What to work on: Transcribe the lines from the one containing "Correct, you'll find" to the one containing "No, it is in front of light", including both of those lines.

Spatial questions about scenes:
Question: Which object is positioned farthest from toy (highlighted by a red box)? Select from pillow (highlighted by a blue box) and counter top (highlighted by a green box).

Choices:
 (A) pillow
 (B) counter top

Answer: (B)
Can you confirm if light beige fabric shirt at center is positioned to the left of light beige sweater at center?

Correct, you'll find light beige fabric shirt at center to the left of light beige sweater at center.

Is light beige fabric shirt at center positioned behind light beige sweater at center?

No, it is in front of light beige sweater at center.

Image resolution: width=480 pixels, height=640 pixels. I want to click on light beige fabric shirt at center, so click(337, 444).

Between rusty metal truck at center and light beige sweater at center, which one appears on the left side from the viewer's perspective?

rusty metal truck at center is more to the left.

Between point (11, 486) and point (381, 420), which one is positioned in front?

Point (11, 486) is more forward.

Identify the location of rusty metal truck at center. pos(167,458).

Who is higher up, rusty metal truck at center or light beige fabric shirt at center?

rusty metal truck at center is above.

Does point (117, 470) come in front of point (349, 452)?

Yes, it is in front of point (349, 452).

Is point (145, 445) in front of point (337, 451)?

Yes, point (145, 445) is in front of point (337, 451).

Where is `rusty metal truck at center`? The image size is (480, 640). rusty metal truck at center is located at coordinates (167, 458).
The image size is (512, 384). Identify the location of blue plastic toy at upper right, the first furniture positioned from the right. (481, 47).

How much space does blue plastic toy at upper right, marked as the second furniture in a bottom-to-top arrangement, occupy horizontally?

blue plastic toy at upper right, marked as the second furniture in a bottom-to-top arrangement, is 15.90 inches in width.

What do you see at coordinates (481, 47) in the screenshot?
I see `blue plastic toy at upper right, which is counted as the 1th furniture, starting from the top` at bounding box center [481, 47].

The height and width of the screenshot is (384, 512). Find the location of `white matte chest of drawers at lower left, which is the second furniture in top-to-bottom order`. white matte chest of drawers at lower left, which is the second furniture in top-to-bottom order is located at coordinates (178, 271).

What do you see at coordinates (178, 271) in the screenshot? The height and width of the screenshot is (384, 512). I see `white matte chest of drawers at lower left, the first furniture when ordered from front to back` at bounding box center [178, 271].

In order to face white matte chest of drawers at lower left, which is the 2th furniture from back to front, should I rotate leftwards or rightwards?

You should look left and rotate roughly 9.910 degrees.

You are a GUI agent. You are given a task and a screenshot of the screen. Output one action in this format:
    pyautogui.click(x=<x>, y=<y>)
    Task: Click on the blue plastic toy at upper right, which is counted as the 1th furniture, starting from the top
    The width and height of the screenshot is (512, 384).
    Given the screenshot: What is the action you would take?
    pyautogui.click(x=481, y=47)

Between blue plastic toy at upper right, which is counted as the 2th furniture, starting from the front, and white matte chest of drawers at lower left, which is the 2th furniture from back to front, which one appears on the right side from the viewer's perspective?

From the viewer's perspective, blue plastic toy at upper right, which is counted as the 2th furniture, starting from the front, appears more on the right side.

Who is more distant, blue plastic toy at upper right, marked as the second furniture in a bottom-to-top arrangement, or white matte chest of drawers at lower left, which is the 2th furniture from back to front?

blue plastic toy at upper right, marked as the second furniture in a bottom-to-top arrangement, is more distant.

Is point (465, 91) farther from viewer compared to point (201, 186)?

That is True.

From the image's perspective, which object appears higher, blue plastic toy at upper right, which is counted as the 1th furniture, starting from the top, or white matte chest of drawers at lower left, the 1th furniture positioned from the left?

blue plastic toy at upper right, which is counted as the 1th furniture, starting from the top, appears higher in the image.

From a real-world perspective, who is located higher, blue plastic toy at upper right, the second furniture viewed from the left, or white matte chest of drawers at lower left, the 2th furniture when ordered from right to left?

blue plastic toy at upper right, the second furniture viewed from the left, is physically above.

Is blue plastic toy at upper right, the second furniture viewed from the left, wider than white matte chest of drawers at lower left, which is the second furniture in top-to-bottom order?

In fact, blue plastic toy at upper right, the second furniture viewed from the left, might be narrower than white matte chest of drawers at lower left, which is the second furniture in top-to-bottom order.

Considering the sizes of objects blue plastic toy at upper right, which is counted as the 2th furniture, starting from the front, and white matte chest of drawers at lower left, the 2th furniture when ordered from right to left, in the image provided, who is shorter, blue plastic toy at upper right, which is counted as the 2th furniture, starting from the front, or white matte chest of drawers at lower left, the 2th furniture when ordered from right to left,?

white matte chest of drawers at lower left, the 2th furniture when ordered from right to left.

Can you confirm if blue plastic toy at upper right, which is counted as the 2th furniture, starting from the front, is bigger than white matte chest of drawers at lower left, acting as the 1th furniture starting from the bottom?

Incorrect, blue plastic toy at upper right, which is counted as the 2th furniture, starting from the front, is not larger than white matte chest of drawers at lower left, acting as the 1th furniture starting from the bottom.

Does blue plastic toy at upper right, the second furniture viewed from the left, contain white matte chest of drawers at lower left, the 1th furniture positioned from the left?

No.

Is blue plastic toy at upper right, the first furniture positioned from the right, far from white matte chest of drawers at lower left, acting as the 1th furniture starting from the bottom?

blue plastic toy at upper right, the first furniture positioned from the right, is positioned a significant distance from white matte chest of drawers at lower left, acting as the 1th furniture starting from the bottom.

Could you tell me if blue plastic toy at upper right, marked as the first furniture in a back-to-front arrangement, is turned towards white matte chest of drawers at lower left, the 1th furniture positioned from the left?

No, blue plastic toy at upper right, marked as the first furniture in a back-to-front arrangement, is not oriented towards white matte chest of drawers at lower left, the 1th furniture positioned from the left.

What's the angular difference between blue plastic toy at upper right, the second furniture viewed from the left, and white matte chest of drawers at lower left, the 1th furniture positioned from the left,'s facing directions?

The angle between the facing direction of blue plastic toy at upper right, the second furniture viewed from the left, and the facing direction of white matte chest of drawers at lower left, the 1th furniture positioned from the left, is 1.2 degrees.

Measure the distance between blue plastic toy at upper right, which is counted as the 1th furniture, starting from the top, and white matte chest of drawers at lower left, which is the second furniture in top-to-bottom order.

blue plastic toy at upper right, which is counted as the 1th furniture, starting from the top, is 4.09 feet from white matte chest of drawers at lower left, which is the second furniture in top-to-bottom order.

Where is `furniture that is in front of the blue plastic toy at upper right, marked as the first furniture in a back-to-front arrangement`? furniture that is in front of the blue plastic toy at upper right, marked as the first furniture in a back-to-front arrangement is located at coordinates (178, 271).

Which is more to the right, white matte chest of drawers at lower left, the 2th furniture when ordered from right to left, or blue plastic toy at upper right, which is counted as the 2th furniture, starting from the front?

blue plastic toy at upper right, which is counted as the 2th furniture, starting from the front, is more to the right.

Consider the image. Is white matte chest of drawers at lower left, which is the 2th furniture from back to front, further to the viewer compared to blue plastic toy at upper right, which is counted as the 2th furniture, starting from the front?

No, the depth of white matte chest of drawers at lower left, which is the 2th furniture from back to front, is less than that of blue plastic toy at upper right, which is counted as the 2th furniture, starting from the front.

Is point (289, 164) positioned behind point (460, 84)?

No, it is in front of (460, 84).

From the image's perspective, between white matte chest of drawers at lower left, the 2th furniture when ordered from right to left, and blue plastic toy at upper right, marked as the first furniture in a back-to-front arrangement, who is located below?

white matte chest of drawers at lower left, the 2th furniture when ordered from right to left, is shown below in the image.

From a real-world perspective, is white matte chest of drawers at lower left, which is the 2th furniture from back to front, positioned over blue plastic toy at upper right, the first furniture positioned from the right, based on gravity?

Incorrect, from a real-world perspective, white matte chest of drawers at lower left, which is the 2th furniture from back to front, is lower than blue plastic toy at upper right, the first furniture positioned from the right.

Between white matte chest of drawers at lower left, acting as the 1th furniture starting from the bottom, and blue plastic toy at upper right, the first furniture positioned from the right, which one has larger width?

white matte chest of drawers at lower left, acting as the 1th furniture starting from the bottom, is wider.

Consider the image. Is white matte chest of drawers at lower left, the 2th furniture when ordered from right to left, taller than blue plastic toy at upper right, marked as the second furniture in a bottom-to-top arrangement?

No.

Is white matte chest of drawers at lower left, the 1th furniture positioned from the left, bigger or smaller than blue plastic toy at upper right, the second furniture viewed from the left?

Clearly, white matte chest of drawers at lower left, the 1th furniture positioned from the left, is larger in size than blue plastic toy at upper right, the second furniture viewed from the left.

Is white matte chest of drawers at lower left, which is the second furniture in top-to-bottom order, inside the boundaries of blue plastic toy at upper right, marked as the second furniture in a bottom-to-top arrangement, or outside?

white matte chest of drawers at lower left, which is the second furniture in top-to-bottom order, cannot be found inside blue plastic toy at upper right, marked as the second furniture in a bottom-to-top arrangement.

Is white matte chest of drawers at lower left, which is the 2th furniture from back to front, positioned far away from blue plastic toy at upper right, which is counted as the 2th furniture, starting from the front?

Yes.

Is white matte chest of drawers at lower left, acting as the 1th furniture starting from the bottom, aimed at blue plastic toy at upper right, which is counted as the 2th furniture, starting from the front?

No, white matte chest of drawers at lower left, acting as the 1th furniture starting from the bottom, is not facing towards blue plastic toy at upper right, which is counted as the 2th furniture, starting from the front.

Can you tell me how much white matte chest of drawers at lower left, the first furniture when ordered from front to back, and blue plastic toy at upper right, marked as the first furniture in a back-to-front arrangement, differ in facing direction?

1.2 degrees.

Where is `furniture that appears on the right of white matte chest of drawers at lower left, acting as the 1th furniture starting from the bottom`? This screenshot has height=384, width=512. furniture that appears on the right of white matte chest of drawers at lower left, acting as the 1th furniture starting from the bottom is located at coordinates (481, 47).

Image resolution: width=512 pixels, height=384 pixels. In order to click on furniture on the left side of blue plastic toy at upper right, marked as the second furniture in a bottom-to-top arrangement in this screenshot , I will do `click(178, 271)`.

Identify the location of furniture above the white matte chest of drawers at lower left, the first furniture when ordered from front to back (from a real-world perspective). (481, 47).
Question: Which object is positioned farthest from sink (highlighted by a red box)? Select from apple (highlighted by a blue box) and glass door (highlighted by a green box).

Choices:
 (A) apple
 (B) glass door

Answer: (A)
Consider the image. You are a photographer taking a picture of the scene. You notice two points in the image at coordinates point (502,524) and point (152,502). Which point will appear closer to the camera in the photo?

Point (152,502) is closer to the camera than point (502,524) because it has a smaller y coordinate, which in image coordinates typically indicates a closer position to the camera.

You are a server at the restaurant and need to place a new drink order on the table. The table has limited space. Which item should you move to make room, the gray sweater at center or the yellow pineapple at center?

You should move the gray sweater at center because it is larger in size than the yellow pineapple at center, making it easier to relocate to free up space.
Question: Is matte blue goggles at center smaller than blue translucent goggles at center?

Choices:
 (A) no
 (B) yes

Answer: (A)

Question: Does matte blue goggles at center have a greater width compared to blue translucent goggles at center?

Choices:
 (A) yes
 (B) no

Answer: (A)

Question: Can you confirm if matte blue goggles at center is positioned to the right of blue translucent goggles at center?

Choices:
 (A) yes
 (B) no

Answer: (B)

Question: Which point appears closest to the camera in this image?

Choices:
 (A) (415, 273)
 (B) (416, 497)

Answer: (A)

Result of the exercise:
Correct, you'll find light beige fabric shirt at center to the left of light beige sweater at center.

Is light beige fabric shirt at center positioned behind light beige sweater at center?

No, it is in front of light beige sweater at center.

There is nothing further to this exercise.